Available data>
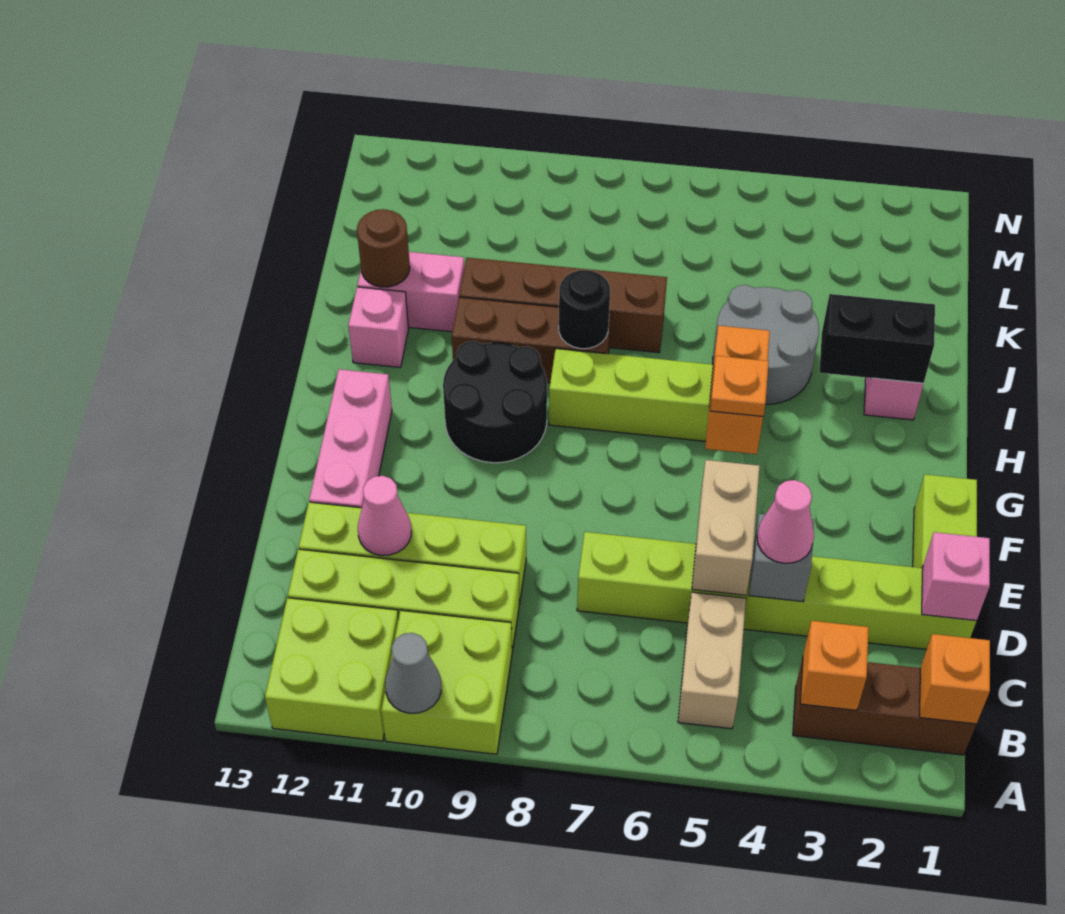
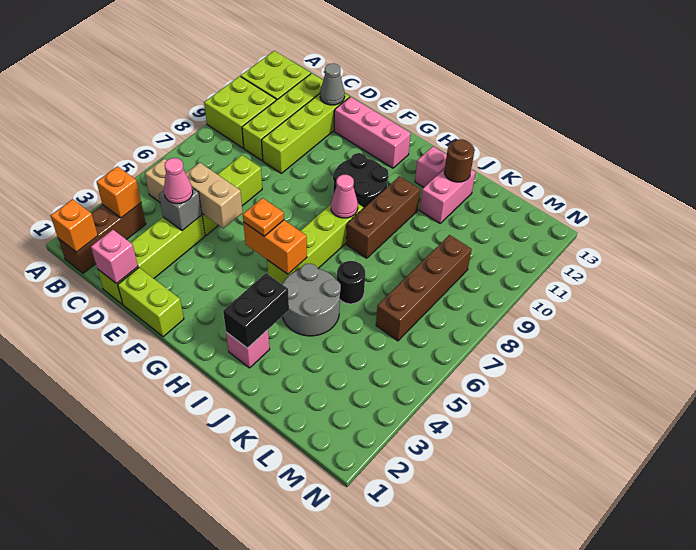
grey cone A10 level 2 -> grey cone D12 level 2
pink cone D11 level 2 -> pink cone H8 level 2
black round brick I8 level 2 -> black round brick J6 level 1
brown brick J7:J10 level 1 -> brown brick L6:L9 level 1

==

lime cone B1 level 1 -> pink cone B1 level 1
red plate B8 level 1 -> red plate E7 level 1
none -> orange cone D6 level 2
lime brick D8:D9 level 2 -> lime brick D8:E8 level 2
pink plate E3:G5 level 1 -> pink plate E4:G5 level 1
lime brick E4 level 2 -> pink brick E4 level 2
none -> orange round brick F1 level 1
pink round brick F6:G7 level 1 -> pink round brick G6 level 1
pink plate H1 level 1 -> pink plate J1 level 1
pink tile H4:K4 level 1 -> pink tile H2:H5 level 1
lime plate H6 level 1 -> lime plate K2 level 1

==

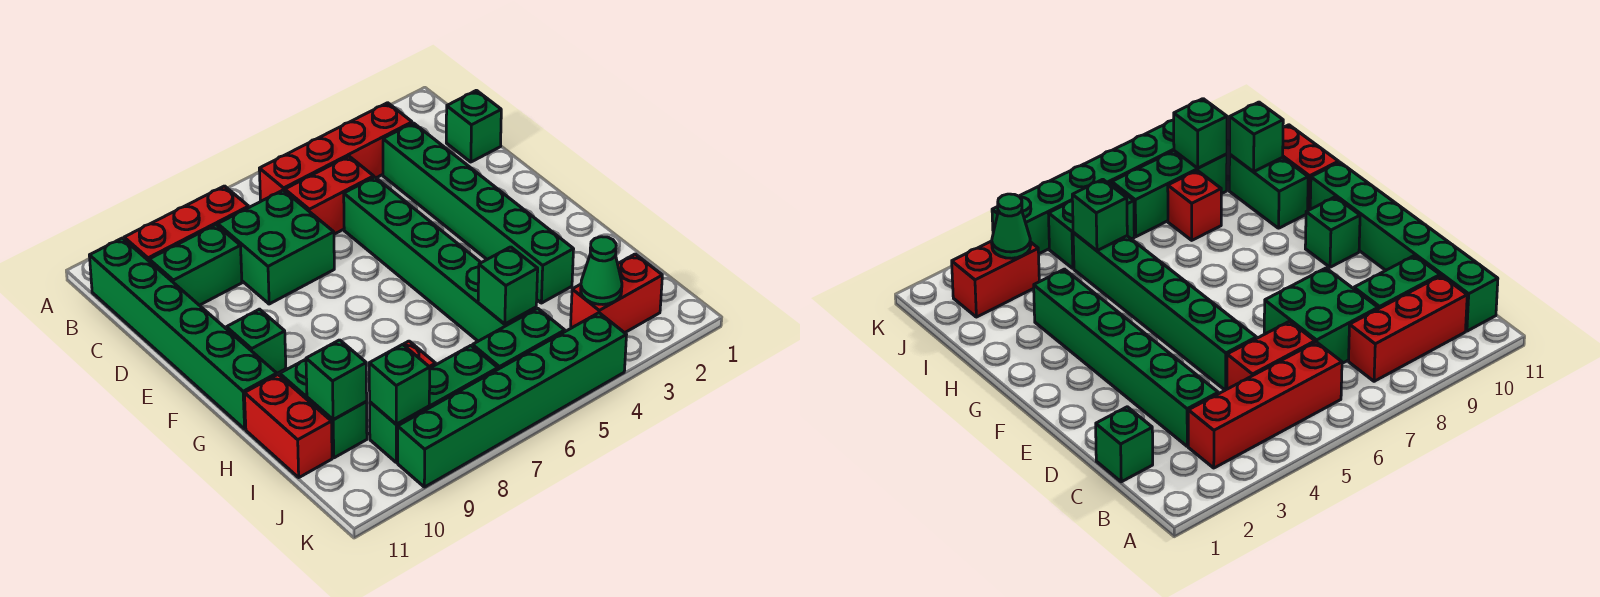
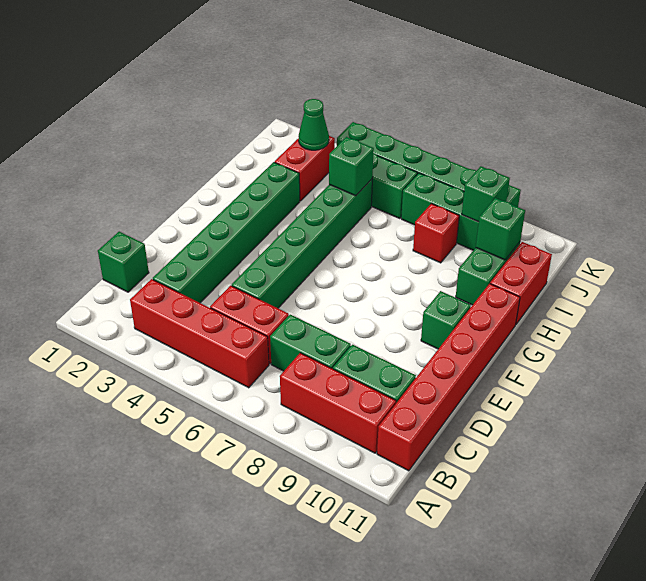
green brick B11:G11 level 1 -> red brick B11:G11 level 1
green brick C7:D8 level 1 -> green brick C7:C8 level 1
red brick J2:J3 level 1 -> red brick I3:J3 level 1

Exercise details>
Print exactly the lines above, between the one holding "red plate B8 level 1 -> red plate E7 level 1" and the one holding "lime plate H6", inclusive, and nothing besides.

Exercise response>
red plate B8 level 1 -> red plate E7 level 1
none -> orange cone D6 level 2
lime brick D8:D9 level 2 -> lime brick D8:E8 level 2
pink plate E3:G5 level 1 -> pink plate E4:G5 level 1
lime brick E4 level 2 -> pink brick E4 level 2
none -> orange round brick F1 level 1
pink round brick F6:G7 level 1 -> pink round brick G6 level 1
pink plate H1 level 1 -> pink plate J1 level 1
pink tile H4:K4 level 1 -> pink tile H2:H5 level 1
lime plate H6 level 1 -> lime plate K2 level 1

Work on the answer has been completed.